Find all the lines in the entries below that hold the word "switch" and copy them.

START EXTRACTED INFORMATION

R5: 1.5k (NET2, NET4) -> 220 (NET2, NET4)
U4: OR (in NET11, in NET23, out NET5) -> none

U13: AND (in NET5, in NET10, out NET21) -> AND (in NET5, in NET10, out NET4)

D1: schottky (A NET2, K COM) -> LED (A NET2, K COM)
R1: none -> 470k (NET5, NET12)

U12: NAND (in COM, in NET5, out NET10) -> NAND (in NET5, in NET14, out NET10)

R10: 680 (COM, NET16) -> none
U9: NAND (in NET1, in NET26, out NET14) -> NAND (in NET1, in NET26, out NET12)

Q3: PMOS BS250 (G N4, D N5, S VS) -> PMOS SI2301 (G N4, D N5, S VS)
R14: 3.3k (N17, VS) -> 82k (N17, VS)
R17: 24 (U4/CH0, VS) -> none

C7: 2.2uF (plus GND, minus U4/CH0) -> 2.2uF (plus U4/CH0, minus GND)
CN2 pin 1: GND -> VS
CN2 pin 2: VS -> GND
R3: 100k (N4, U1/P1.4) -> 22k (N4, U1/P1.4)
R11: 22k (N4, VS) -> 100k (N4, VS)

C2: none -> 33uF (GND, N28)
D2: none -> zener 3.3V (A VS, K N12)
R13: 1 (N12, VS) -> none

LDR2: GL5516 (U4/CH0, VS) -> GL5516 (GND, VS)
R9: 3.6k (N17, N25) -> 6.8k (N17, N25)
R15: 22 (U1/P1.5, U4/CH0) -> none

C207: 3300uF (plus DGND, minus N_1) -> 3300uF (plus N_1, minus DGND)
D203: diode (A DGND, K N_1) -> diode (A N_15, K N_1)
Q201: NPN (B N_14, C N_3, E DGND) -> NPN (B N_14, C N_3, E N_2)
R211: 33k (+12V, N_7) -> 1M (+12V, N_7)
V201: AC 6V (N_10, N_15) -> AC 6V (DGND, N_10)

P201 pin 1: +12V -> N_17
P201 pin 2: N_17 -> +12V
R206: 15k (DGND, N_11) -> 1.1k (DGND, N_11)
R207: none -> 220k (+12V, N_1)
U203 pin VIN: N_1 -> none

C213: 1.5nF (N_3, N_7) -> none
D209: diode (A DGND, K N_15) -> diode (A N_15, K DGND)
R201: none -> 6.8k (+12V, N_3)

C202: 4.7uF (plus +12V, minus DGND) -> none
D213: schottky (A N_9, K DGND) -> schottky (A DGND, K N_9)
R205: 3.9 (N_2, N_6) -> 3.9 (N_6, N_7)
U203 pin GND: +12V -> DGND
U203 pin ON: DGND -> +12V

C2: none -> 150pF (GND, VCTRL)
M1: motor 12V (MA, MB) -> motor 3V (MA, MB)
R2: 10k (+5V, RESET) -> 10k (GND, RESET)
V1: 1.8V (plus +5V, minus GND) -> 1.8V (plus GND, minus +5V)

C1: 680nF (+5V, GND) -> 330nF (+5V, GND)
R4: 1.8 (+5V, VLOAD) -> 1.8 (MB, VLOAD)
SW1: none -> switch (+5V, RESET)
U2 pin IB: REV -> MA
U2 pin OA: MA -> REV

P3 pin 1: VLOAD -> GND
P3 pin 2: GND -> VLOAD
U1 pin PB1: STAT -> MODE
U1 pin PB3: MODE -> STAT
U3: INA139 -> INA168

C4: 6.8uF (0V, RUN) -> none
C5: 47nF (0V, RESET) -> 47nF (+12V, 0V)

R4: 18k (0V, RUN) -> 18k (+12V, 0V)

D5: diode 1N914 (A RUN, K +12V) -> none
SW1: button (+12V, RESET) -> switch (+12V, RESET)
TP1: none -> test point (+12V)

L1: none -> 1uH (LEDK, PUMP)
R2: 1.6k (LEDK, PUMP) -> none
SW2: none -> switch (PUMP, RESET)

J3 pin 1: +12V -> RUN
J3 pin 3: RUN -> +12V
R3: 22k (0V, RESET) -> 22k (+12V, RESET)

END EXTRACTED INFORMATION

§ **ANSWER BOX**:
SW1: none -> switch (+5V, RESET)
SW1: button (+12V, RESET) -> switch (+12V, RESET)
SW2: none -> switch (PUMP, RESET)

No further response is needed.